▼

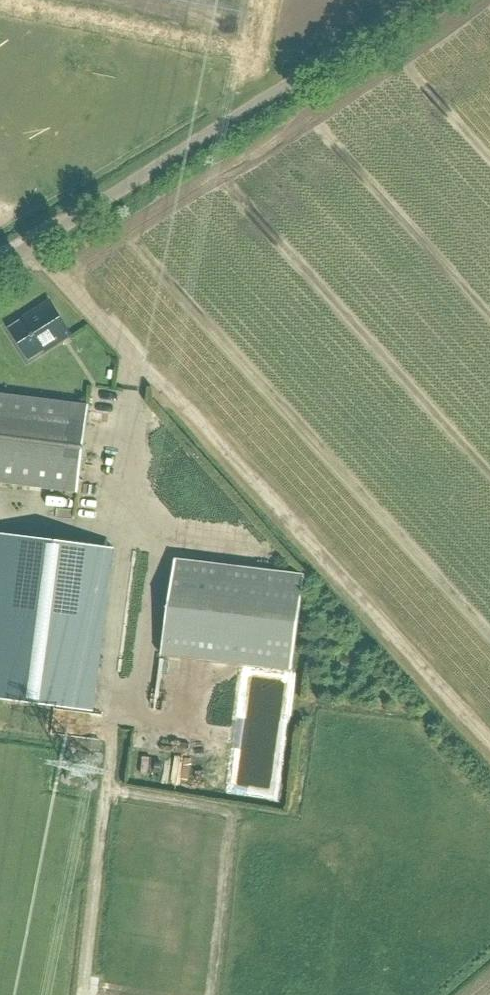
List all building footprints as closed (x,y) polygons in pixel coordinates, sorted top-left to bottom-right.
[(71,332),(51,298),(35,308),(36,310),(11,325),(30,357),(71,332)] [(90,402),(0,391),(0,482),(78,492),(90,402)] [(0,536),(0,695),(94,707),(114,551),(0,536)] [(162,649),(289,666),(302,572),(175,555),(162,649)] [(271,736),(274,701),(152,689),(149,724),(271,736)] [(145,741),(143,777),(267,787),(270,750),(145,741)]
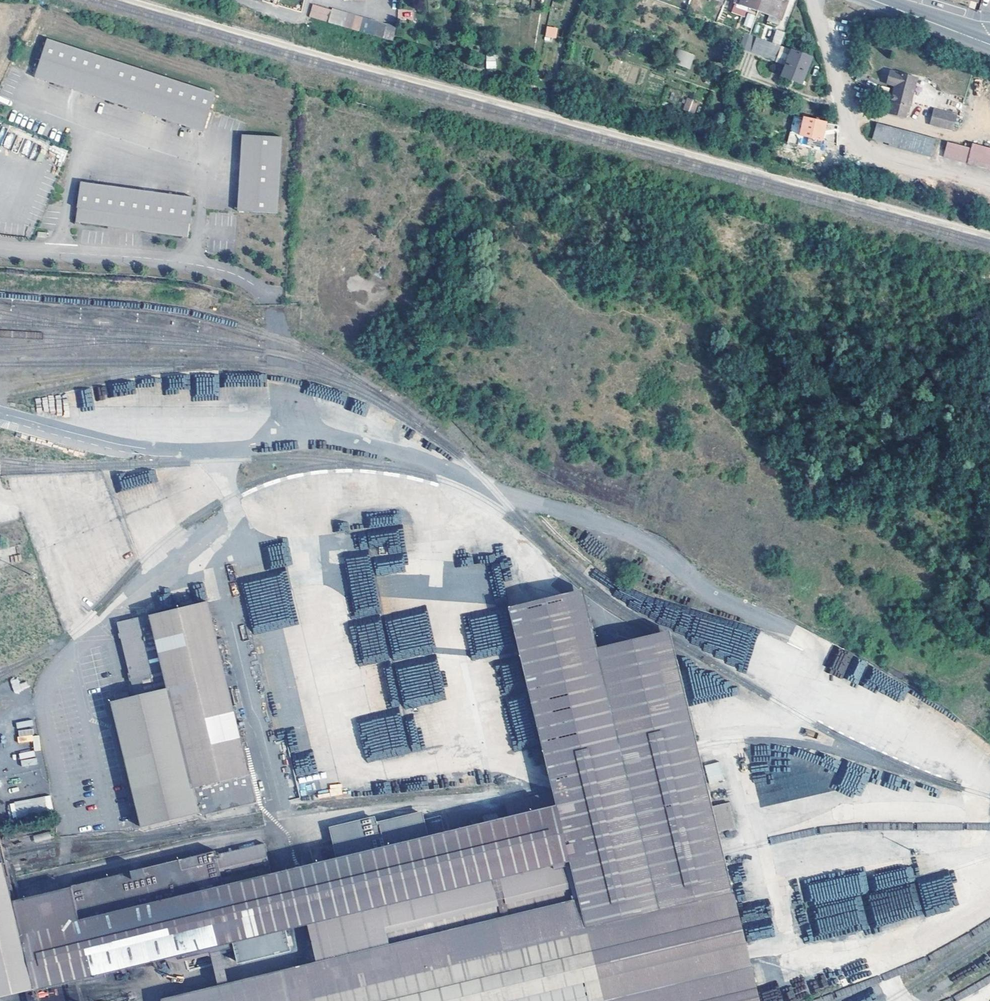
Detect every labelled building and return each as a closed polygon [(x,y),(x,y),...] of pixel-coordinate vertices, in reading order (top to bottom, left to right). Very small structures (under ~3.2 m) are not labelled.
[(761,0),(735,0),(734,1),(744,5),(758,10),(761,0)] [(758,10),(771,15),(780,19),(786,2),(780,0),(761,0),(758,10)] [(744,5),(734,1),(733,7),(742,10),(744,5)] [(313,17),(321,19),(324,7),(316,5),(313,17)] [(321,19),(329,21),(333,9),(324,7),(321,19)] [(338,23),(341,10),(333,8),(333,9),(329,21),(338,23)] [(348,11),(341,10),(338,23),(345,25),(348,11)] [(345,25),(354,28),(357,14),(348,11),(345,25)] [(744,26),(753,28),(755,15),(746,13),(744,26)] [(354,28),(360,29),(363,15),(357,14),(354,28)] [(363,15),(360,29),(368,31),(371,17),(363,15)] [(780,19),(771,15),(769,20),(779,23),(780,19)] [(368,31),(376,33),(379,19),(371,17),(368,31)] [(379,19),(376,33),(384,36),(387,20),(379,19)] [(387,20),(384,36),(395,38),(398,23),(387,20)] [(545,37),(557,38),(557,27),(546,26),(545,37)] [(784,33),(778,31),(774,43),(780,45),(784,33)] [(749,34),(748,33),(742,48),(758,55),(760,51),(789,62),(788,64),(786,65),(781,76),(801,84),(811,58),(791,50),(791,49),(781,46),(780,45),(774,43),(749,34)] [(215,95),(50,41),(37,77),(203,133),(215,95)] [(672,63),(690,69),(695,54),(677,48),(672,63)] [(485,55),(486,69),(496,68),(496,55),(485,55)] [(916,79),(890,72),(886,84),(895,87),(887,114),(900,118),(901,112),(905,113),(907,113),(916,79)] [(683,111),(695,113),(698,100),(686,98),(683,111)] [(946,112),(934,109),(933,116),(944,119),(946,112)] [(954,115),(946,112),(944,119),(933,116),(930,125),(951,130),(954,115)] [(796,136),(823,141),(827,121),(793,115),(788,142),(795,143),(796,136)] [(935,140),(876,124),(873,140),(889,144),(889,147),(931,158),(935,140)] [(280,140),(242,136),(238,212),(277,213),(280,140)] [(947,143),(943,157),(989,169),(989,154),(971,149),(947,143)] [(971,149),(989,154),(989,148),(973,144),(971,149)] [(193,200),(80,184),(74,221),(187,237),(193,200)] [(354,411),(365,416),(369,405),(362,402),(360,408),(356,406),(354,411)] [(746,952),(669,630),(594,647),(578,585),(503,603),(518,670),(546,783),(550,800),(500,812),(393,837),(361,845),(350,847),(333,852),(266,868),(257,837),(209,847),(208,843),(137,859),(138,863),(4,895),(0,881),(0,991),(26,985),(197,944),(207,983),(150,997),(151,1000),(758,1000),(746,952)] [(242,768),(198,596),(140,611),(158,685),(103,698),(135,821),(190,808),(184,782),(242,768)] [(294,599),(253,601),(255,630),(296,628),(294,599)] [(860,684),(868,660),(838,649),(835,655),(834,655),(827,672),(860,684)] [(861,677),(880,685),(877,691),(901,701),(908,686),(876,672),(877,669),(867,665),(861,677)] [(37,735),(33,736),(31,720),(16,722),(17,729),(19,742),(38,740),(37,735)] [(19,753),(22,766),(37,763),(34,750),(19,753)] [(709,784),(724,779),(718,761),(704,766),(709,784)] [(329,784),(330,796),(342,795),(341,783),(329,784)] [(496,795),(500,812),(550,800),(546,783),(496,795)] [(9,801),(11,819),(53,814),(51,796),(9,801)] [(359,834),(361,845),(393,837),(393,835),(393,832),(390,830),(388,830),(384,831),(384,829),(359,834)] [(34,836),(35,841),(50,837),(48,832),(34,836)] [(330,838),(333,852),(350,847),(347,833),(330,838)] [(949,897),(951,906),(958,905),(956,896),(949,897)] [(749,942),(775,936),(771,918),(745,923),(749,942)]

▲

Brief: Lines above with the string "building" need to be found and copied.

Result:
List all building footprints as closed (x,y) polygons in pixel coordinates, sorted top-left to bottom-right.
Detect every labelled building and return each as a closed polygon [(x,y),(x,y),...] of pixel-coordinate vertices, in reading order (top to bottom, left to right). Very small structures (under ~3.2 m) are not labelled.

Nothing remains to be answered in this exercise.